Problem: First find the line containing "C3: 1.5uF (plus" in the data, then set it down exactly along with every line after it, through the last.

─── Material for this task ───

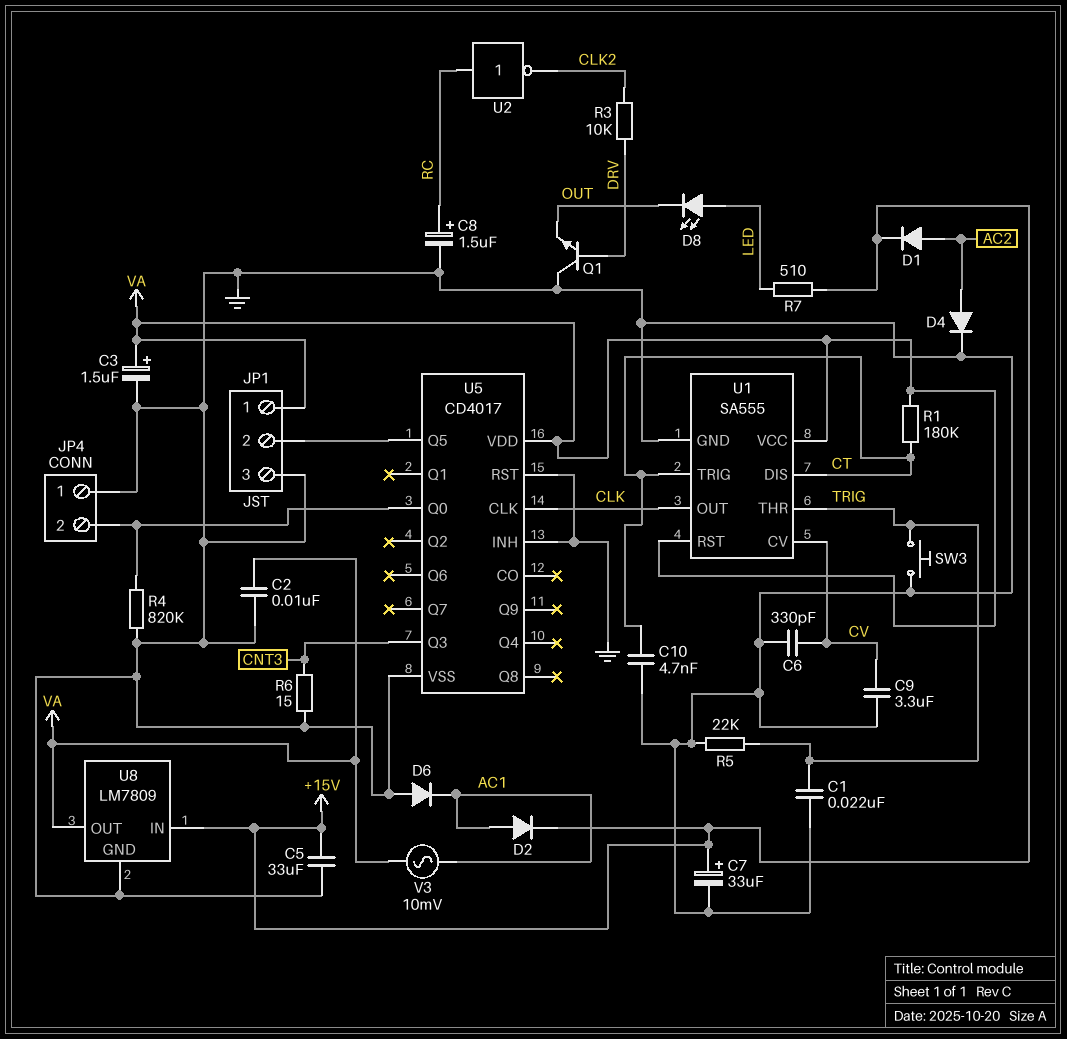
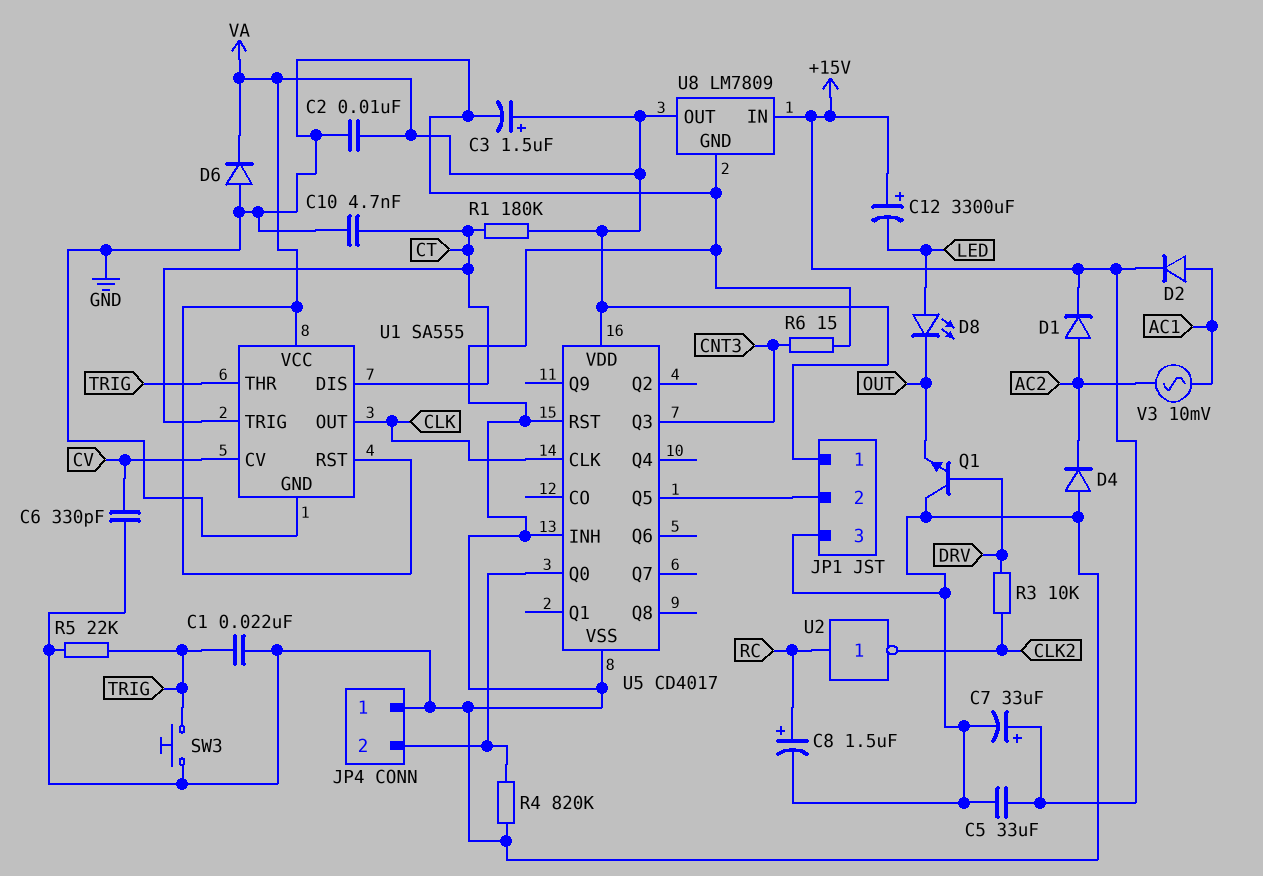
C9: 3.3uF (CV, GND) -> none
C12: none -> 3300uF (plus +15V, minus LED)
D4: diode (A AC2, K GND) -> diode (A GND, K AC2)
D6: diode (A GND, K AC1) -> diode (A GND, K VA)
R7: 510 (+15V, LED) -> none
V3: AC 10mV (AC1, VA) -> AC 10mV (AC1, AC2)

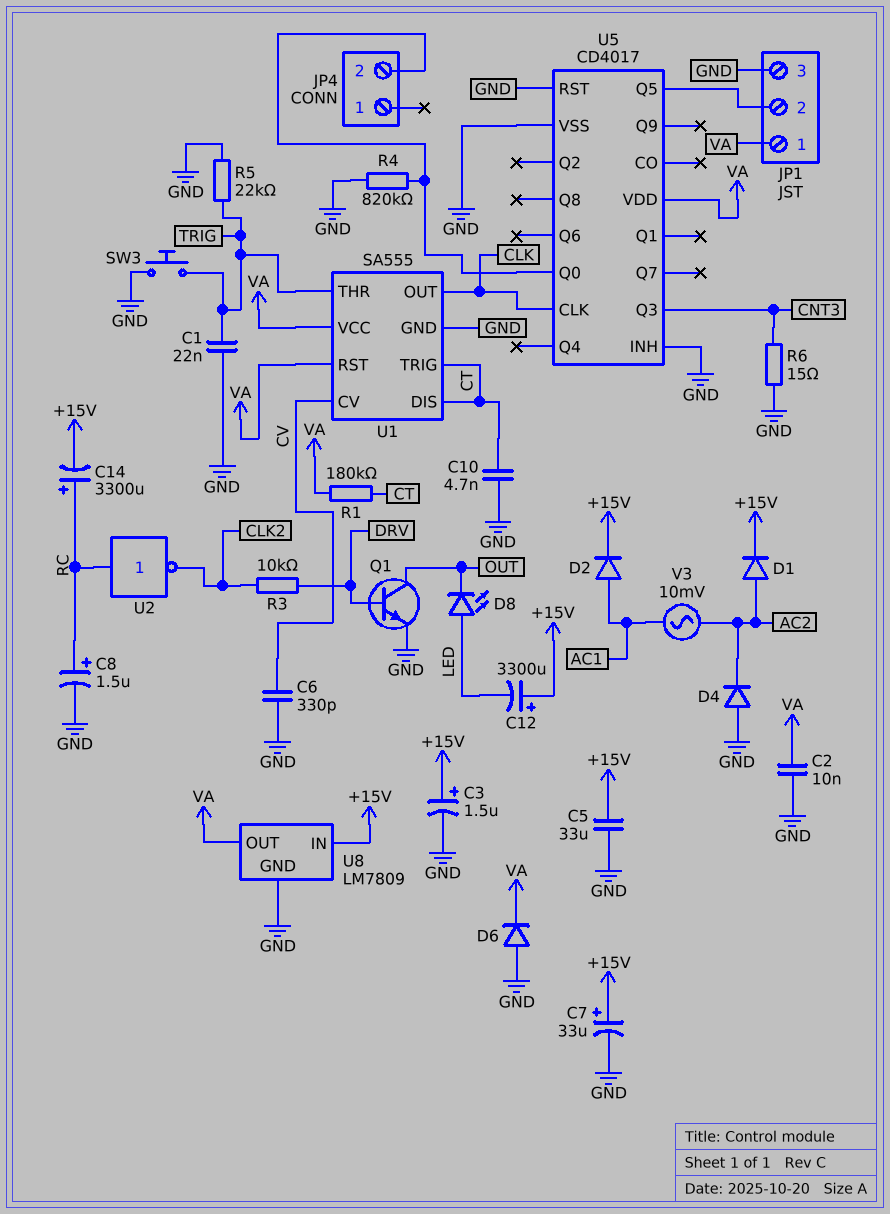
C3: 1.5uF (plus VA, minus GND) -> 1.5uF (plus +15V, minus GND)
C14: none -> 3300uF (plus RC, minus +15V)
JP4 pin 1: GND -> none
Q1: NPN (B DRV, C GND, E OUT) -> NPN (B DRV, C OUT, E GND)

───

The completed task:
C3: 1.5uF (plus VA, minus GND) -> 1.5uF (plus +15V, minus GND)
C14: none -> 3300uF (plus RC, minus +15V)
JP4 pin 1: GND -> none
Q1: NPN (B DRV, C GND, E OUT) -> NPN (B DRV, C OUT, E GND)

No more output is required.